• Task objective: Pictures stay out of the copy. Everything else in the records must be repeated exactly.

[Records to use — start]

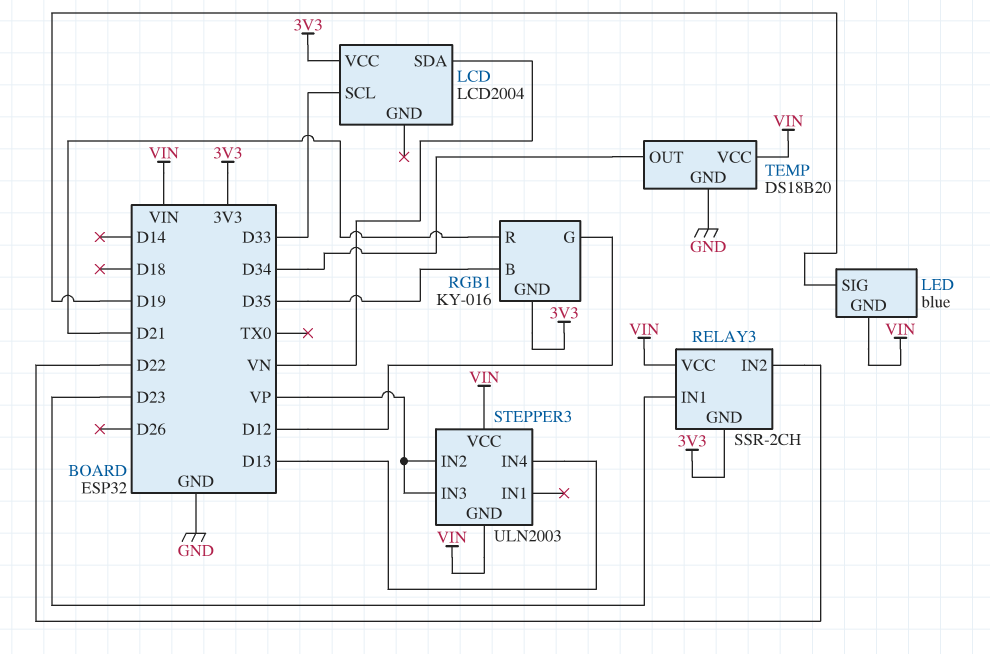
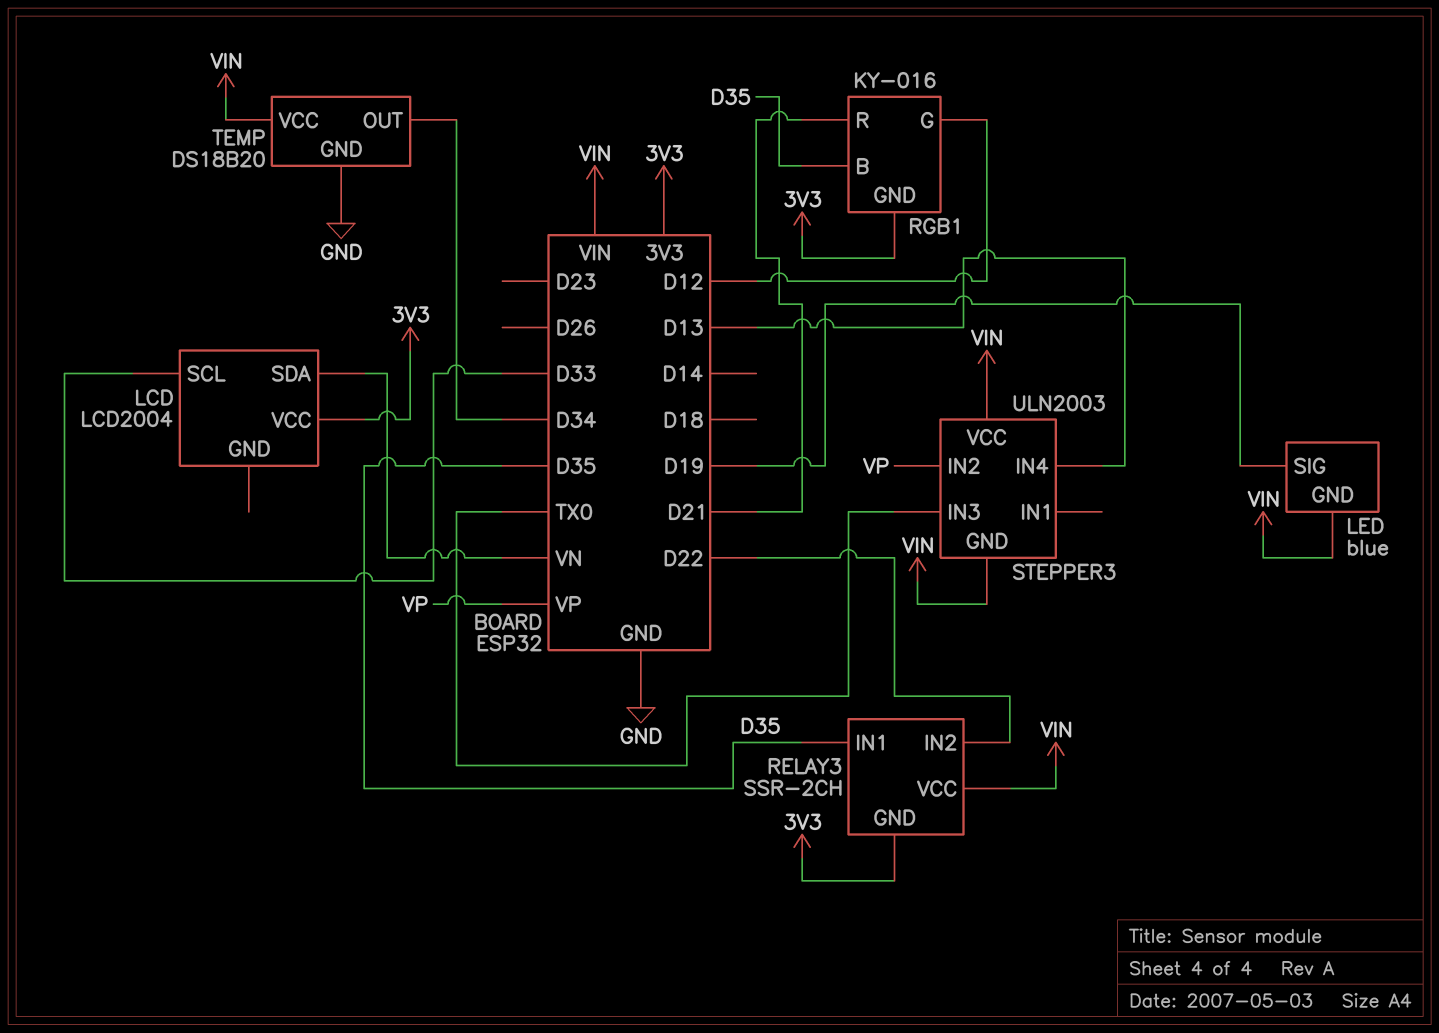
RELAY3 pin IN1: D23 -> D35
STEPPER3 pin IN3: VP -> TX0

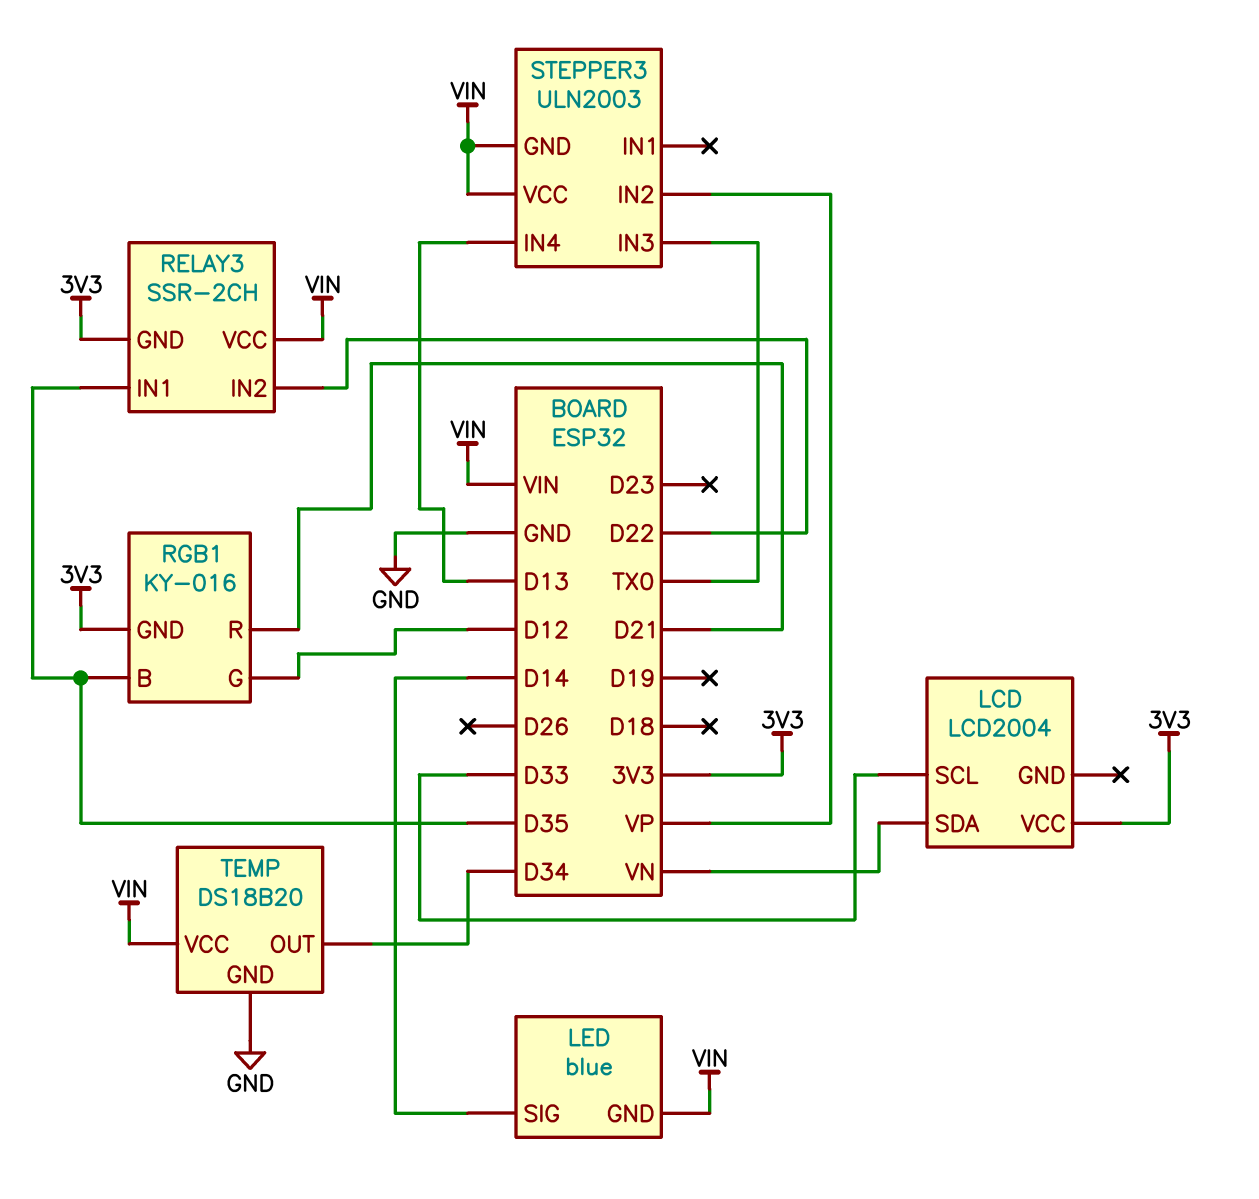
LED pin SIG: D19 -> D14

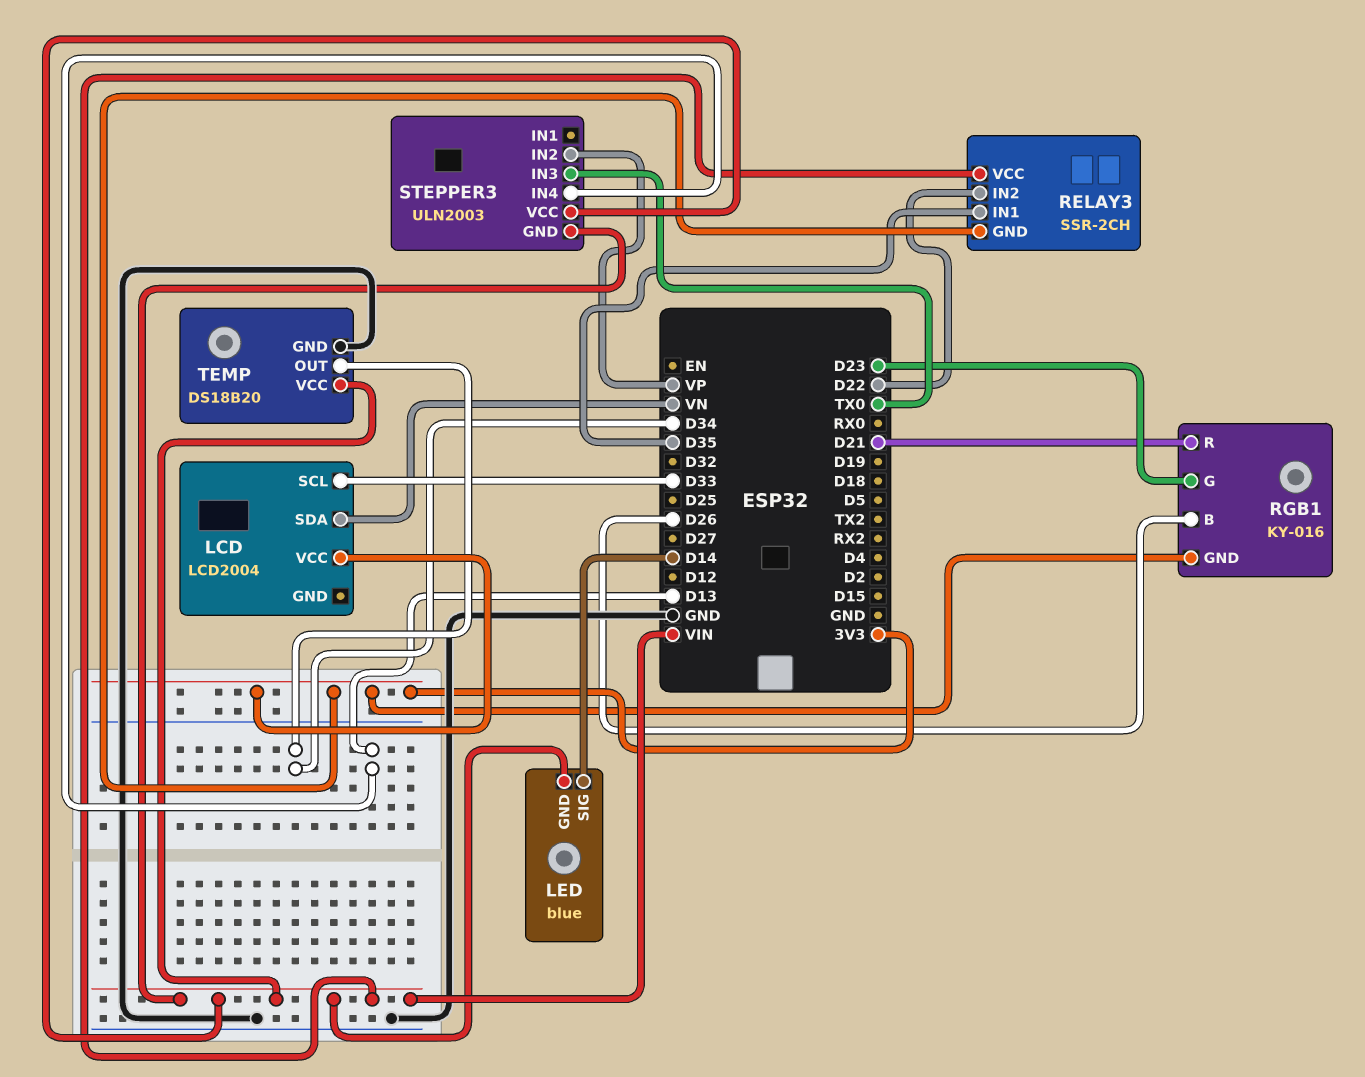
RGB1 pin B: D35 -> D26
RGB1 pin G: D12 -> D23

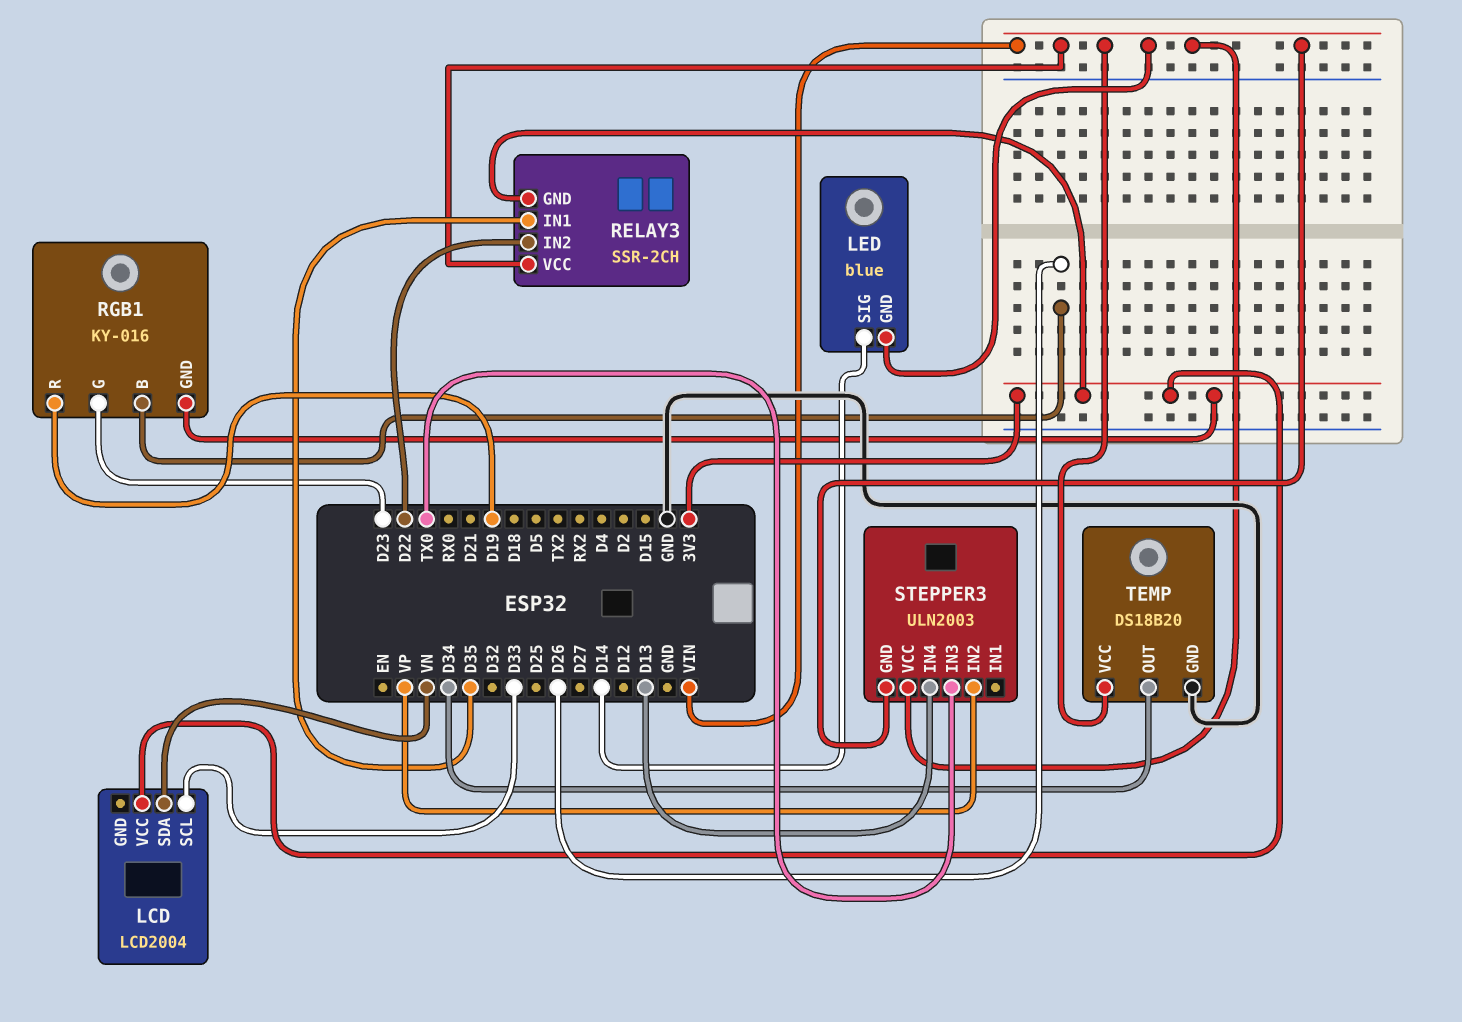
RGB1 pin R: D21 -> D19

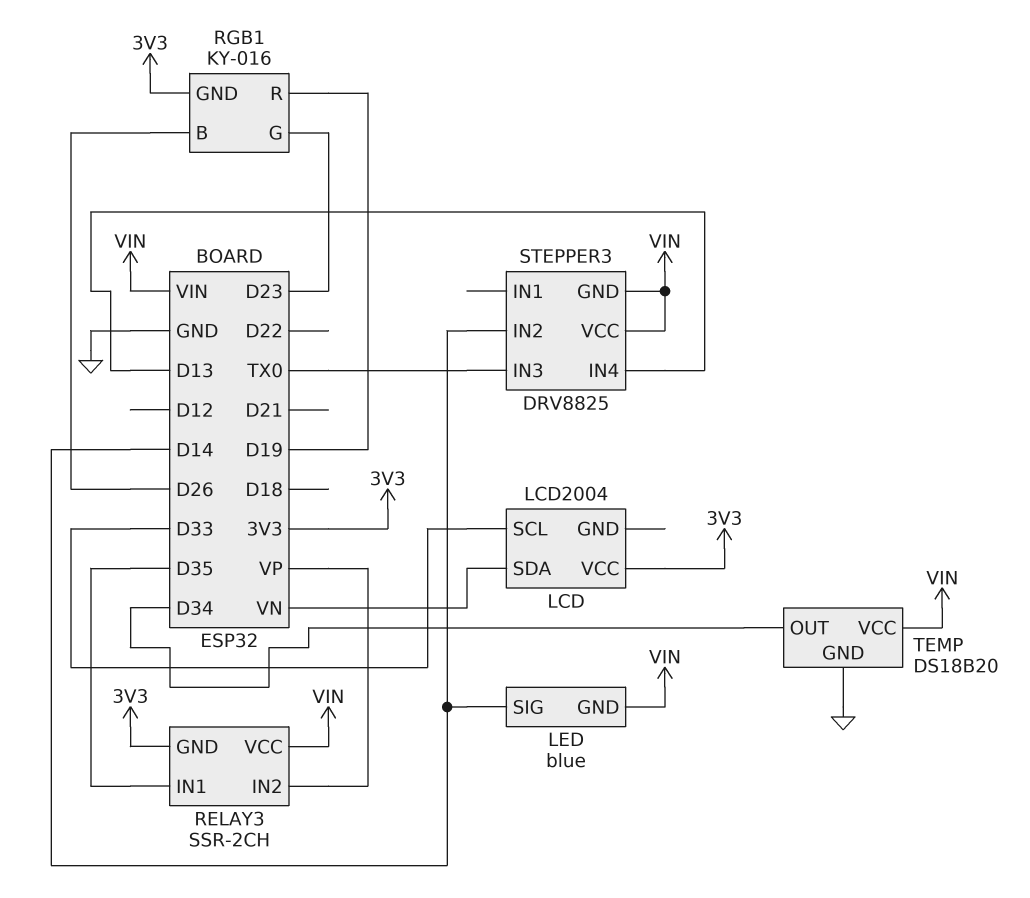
RELAY3 pin IN2: D22 -> VP
STEPPER3: ULN2003 -> DRV8825
STEPPER3 pin IN2: VP -> D14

[Records to use — finish]

• Answer for the task:
RELAY3 pin IN1: D23 -> D35
STEPPER3 pin IN3: VP -> TX0

LED pin SIG: D19 -> D14

RGB1 pin B: D35 -> D26
RGB1 pin G: D12 -> D23

RGB1 pin R: D21 -> D19

RELAY3 pin IN2: D22 -> VP
STEPPER3: ULN2003 -> DRV8825
STEPPER3 pin IN2: VP -> D14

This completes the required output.